* EXERCISE REQUIREMENTS:
Please quote exactly the opening lines of the data, from the first line to the one where "SW1: button (COM, EN4) -> button (EN4, Y6)" appears.

<<<<

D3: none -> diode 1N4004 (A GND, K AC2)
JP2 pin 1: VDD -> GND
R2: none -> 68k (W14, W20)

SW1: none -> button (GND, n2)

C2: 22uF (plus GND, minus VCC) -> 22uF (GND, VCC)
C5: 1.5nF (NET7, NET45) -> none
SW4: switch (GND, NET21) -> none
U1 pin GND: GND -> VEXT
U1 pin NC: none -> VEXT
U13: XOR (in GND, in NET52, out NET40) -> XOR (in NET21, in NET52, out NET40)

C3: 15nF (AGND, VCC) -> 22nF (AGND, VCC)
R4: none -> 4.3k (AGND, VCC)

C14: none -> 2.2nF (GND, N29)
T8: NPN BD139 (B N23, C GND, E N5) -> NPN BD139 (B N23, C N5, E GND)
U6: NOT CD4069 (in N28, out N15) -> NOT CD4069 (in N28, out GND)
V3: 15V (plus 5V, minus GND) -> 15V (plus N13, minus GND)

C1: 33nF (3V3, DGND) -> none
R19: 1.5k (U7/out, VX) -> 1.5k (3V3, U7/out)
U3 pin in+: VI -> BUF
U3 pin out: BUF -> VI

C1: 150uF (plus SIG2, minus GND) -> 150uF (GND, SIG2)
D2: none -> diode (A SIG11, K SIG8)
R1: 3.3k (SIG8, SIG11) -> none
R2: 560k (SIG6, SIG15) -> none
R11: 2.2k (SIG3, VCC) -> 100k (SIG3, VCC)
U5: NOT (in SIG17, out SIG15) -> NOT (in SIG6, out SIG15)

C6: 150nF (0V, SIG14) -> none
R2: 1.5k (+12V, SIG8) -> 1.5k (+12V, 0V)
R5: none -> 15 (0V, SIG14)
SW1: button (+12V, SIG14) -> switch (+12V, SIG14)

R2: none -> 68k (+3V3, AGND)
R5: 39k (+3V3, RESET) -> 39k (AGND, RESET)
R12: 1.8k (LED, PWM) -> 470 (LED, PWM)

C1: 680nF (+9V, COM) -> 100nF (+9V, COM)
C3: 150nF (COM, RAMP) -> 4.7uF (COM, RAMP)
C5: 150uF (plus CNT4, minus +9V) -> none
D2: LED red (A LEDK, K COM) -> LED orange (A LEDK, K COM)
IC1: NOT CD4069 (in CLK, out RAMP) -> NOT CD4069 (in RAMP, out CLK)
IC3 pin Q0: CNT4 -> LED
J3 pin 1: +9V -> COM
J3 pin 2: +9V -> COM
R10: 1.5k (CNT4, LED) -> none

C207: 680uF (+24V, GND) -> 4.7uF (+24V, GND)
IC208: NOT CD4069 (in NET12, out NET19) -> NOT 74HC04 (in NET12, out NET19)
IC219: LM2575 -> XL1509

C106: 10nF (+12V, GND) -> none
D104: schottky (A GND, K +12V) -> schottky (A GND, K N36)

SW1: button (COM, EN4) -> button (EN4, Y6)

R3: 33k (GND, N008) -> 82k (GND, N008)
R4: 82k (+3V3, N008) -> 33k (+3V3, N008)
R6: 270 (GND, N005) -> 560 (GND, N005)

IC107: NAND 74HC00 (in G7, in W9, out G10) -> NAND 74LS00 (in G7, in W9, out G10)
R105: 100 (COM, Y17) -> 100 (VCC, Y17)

>>>>

* EXERCISE SOLUTION:
D3: none -> diode 1N4004 (A GND, K AC2)
JP2 pin 1: VDD -> GND
R2: none -> 68k (W14, W20)

SW1: none -> button (GND, n2)

C2: 22uF (plus GND, minus VCC) -> 22uF (GND, VCC)
C5: 1.5nF (NET7, NET45) -> none
SW4: switch (GND, NET21) -> none
U1 pin GND: GND -> VEXT
U1 pin NC: none -> VEXT
U13: XOR (in GND, in NET52, out NET40) -> XOR (in NET21, in NET52, out NET40)

C3: 15nF (AGND, VCC) -> 22nF (AGND, VCC)
R4: none -> 4.3k (AGND, VCC)

C14: none -> 2.2nF (GND, N29)
T8: NPN BD139 (B N23, C GND, E N5) -> NPN BD139 (B N23, C N5, E GND)
U6: NOT CD4069 (in N28, out N15) -> NOT CD4069 (in N28, out GND)
V3: 15V (plus 5V, minus GND) -> 15V (plus N13, minus GND)

C1: 33nF (3V3, DGND) -> none
R19: 1.5k (U7/out, VX) -> 1.5k (3V3, U7/out)
U3 pin in+: VI -> BUF
U3 pin out: BUF -> VI

C1: 150uF (plus SIG2, minus GND) -> 150uF (GND, SIG2)
D2: none -> diode (A SIG11, K SIG8)
R1: 3.3k (SIG8, SIG11) -> none
R2: 560k (SIG6, SIG15) -> none
R11: 2.2k (SIG3, VCC) -> 100k (SIG3, VCC)
U5: NOT (in SIG17, out SIG15) -> NOT (in SIG6, out SIG15)

C6: 150nF (0V, SIG14) -> none
R2: 1.5k (+12V, SIG8) -> 1.5k (+12V, 0V)
R5: none -> 15 (0V, SIG14)
SW1: button (+12V, SIG14) -> switch (+12V, SIG14)

R2: none -> 68k (+3V3, AGND)
R5: 39k (+3V3, RESET) -> 39k (AGND, RESET)
R12: 1.8k (LED, PWM) -> 470 (LED, PWM)

C1: 680nF (+9V, COM) -> 100nF (+9V, COM)
C3: 150nF (COM, RAMP) -> 4.7uF (COM, RAMP)
C5: 150uF (plus CNT4, minus +9V) -> none
D2: LED red (A LEDK, K COM) -> LED orange (A LEDK, K COM)
IC1: NOT CD4069 (in CLK, out RAMP) -> NOT CD4069 (in RAMP, out CLK)
IC3 pin Q0: CNT4 -> LED
J3 pin 1: +9V -> COM
J3 pin 2: +9V -> COM
R10: 1.5k (CNT4, LED) -> none

C207: 680uF (+24V, GND) -> 4.7uF (+24V, GND)
IC208: NOT CD4069 (in NET12, out NET19) -> NOT 74HC04 (in NET12, out NET19)
IC219: LM2575 -> XL1509

C106: 10nF (+12V, GND) -> none
D104: schottky (A GND, K +12V) -> schottky (A GND, K N36)

SW1: button (COM, EN4) -> button (EN4, Y6)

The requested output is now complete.